Scan the records below. List lines holding "from".

BEGIN RECORDS SHOWN

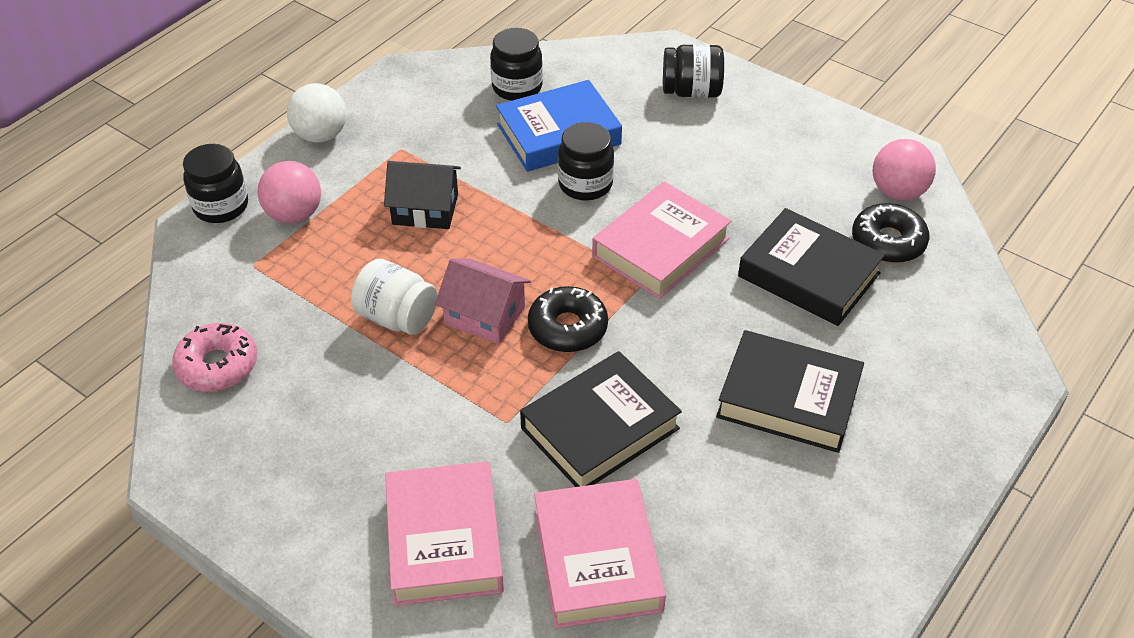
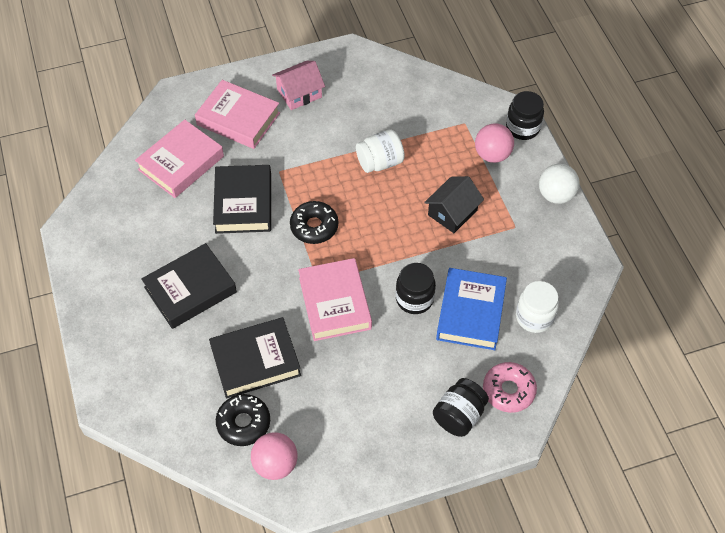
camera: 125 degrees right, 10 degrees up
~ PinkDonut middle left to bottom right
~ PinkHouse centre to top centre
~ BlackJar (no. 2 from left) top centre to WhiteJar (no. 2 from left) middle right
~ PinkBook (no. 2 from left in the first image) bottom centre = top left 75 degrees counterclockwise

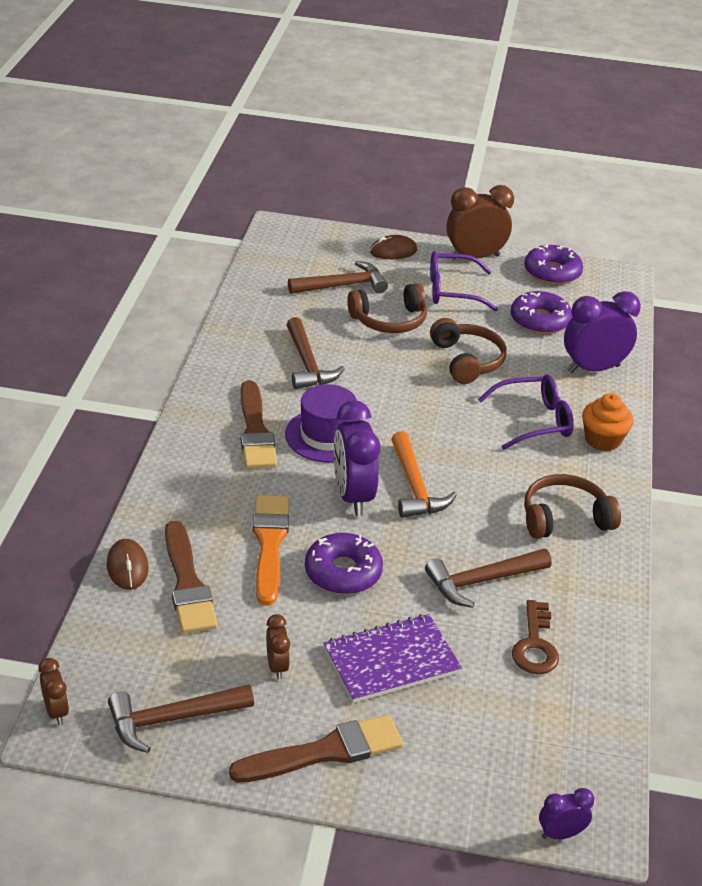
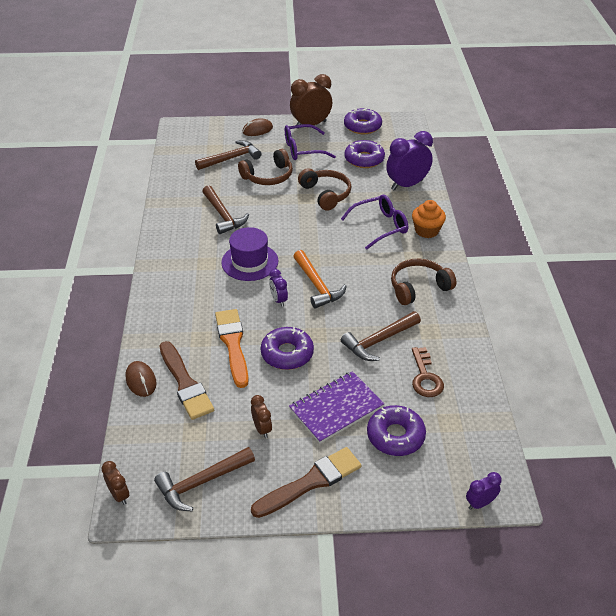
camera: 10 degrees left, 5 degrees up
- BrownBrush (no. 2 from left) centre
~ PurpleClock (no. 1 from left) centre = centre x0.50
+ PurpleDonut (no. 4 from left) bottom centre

END RECORDS SHOWN

● **SOLUTION BELOW**
~ BlackJar (no. 2 from left) top centre to WhiteJar (no. 2 from left) middle right
~ PinkBook (no. 2 from left in the first image) bottom centre = top left 75 degrees counterclockwise
- BrownBrush (no. 2 from left) centre
~ PurpleClock (no. 1 from left) centre = centre x0.50
+ PurpleDonut (no. 4 from left) bottom centre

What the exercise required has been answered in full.